- [Your instructions]
If a record below holds a picture, leave the picture out and copy the rest exactly.

━━━━━ Materials provided

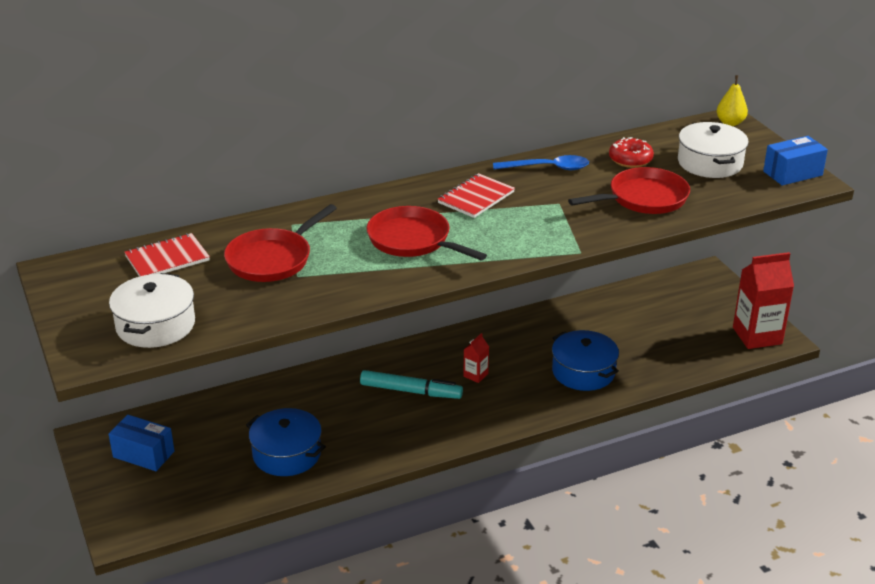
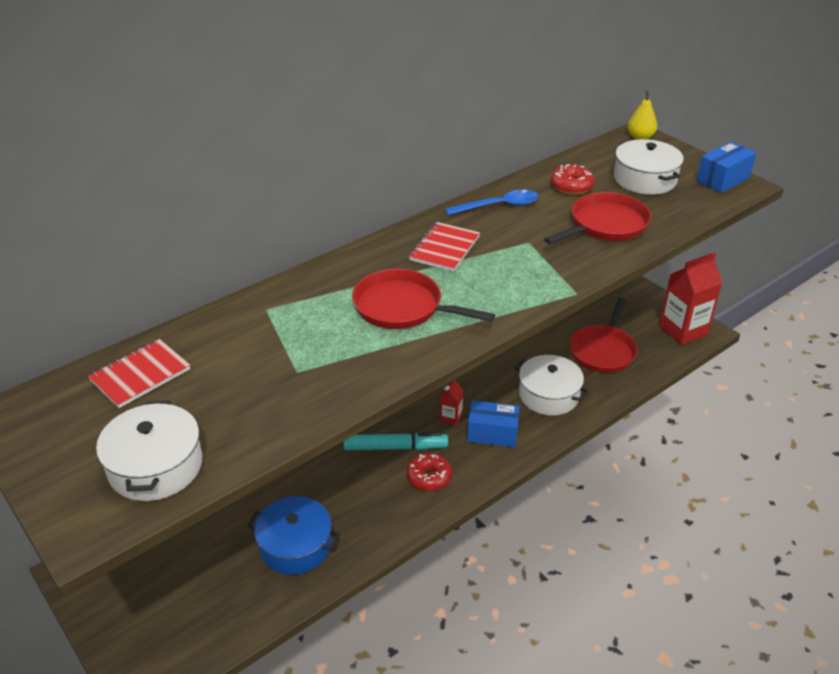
camera: 15 degrees left, 5 degrees up
blue box [109,415,174,471] -> blue box moved to [467,401,520,447]
red pan [224,204,337,282] -> red pan moved to [570,298,638,373]
blue pot [552,330,619,391] -> white pot [514,355,589,416]
none -> red donut [406,453,452,491]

━━━━━━━━━━

- [Result]
camera: 15 degrees left, 5 degrees up
blue box [109,415,174,471] -> blue box moved to [467,401,520,447]
red pan [224,204,337,282] -> red pan moved to [570,298,638,373]
blue pot [552,330,619,391] -> white pot [514,355,589,416]
none -> red donut [406,453,452,491]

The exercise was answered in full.